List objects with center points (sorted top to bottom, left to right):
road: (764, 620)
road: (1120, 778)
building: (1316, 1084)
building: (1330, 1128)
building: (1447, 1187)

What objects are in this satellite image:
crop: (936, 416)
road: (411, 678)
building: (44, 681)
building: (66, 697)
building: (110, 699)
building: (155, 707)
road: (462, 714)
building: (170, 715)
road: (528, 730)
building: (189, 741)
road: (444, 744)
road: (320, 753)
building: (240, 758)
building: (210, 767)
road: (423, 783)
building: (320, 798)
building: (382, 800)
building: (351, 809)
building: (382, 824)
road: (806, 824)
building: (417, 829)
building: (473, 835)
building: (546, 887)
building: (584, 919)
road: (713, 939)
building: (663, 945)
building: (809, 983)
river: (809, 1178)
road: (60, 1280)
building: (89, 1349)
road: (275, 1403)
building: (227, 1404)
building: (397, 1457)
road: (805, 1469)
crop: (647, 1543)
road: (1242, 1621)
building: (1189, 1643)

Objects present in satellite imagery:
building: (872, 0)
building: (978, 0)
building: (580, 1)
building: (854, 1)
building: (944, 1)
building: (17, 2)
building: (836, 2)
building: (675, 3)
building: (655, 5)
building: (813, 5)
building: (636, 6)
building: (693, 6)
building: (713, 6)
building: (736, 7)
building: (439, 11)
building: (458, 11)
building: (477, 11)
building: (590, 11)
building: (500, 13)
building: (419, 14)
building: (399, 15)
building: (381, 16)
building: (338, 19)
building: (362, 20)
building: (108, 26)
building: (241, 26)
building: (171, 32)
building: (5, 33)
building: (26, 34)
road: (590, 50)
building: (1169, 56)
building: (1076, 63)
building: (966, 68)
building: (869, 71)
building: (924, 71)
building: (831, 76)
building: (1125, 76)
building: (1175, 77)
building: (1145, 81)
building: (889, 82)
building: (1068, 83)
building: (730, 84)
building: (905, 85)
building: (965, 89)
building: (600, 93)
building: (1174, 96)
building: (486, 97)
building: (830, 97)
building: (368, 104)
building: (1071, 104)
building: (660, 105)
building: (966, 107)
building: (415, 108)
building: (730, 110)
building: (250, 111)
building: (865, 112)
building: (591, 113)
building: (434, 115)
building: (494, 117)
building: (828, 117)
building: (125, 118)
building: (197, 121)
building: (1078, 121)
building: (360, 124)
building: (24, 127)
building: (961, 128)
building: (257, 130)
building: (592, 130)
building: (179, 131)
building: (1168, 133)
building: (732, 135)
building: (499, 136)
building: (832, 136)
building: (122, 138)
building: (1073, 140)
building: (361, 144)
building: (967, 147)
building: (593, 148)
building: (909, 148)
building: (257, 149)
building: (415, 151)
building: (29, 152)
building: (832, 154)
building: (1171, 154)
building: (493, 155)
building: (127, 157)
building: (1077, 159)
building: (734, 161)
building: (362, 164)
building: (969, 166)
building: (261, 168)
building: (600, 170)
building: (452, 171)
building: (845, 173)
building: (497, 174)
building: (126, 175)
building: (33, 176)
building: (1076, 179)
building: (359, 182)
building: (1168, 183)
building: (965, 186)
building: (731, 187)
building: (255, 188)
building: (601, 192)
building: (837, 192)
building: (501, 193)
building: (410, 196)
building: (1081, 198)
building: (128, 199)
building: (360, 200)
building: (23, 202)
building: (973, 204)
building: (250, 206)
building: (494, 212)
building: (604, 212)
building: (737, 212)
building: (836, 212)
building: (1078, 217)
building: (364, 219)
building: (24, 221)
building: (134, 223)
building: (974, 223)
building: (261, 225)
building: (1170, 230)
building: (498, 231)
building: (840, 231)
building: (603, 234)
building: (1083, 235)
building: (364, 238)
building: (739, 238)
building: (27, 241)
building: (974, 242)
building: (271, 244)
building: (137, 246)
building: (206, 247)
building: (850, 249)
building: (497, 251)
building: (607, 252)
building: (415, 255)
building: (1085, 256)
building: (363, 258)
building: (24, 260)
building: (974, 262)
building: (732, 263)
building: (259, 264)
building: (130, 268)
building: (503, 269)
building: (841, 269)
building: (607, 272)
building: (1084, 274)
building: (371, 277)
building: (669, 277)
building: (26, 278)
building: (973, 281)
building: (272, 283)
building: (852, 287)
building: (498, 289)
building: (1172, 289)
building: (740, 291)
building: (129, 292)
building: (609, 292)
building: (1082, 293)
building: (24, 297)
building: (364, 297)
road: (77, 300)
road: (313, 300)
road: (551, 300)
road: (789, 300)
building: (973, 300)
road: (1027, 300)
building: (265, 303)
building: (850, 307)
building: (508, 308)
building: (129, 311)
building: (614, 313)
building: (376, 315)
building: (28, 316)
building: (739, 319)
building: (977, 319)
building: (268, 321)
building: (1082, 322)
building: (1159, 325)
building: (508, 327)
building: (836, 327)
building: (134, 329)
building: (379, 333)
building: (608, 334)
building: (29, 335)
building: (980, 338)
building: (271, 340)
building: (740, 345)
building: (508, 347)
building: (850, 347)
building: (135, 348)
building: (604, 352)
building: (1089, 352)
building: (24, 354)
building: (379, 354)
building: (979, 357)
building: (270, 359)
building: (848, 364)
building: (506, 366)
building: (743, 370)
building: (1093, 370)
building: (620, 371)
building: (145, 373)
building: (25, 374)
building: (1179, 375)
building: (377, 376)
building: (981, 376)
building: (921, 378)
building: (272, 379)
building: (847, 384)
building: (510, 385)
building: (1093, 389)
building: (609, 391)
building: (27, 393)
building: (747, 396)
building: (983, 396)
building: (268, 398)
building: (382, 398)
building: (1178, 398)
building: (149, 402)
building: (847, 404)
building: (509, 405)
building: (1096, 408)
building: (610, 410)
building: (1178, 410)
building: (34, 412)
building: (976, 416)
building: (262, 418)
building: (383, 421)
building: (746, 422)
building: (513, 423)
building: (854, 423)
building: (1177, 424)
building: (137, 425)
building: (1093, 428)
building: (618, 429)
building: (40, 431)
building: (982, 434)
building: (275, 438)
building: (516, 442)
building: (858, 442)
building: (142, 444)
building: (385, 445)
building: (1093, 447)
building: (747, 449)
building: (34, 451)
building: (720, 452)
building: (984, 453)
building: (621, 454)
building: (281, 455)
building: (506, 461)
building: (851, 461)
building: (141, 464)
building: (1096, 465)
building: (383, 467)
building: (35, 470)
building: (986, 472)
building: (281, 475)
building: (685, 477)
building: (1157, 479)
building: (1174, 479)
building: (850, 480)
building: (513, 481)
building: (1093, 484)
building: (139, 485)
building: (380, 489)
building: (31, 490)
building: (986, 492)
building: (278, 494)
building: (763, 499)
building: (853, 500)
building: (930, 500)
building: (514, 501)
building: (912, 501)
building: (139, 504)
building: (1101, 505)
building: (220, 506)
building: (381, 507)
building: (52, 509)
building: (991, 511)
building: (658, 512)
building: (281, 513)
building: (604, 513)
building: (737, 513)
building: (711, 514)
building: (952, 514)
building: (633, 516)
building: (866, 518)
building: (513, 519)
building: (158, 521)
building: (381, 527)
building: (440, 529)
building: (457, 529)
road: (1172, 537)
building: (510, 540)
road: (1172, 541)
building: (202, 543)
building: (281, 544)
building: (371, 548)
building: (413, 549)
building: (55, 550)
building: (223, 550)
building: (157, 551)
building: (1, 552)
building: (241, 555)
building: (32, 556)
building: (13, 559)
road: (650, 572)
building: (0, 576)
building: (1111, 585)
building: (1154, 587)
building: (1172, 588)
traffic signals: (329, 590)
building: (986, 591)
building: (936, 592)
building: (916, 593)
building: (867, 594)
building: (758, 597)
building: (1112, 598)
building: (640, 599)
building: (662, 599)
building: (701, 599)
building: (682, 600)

== == ==

Go through the records and pull out each line that includes the word "satellite".

What objects are in this satellite image:
Objects present in satellite imagery:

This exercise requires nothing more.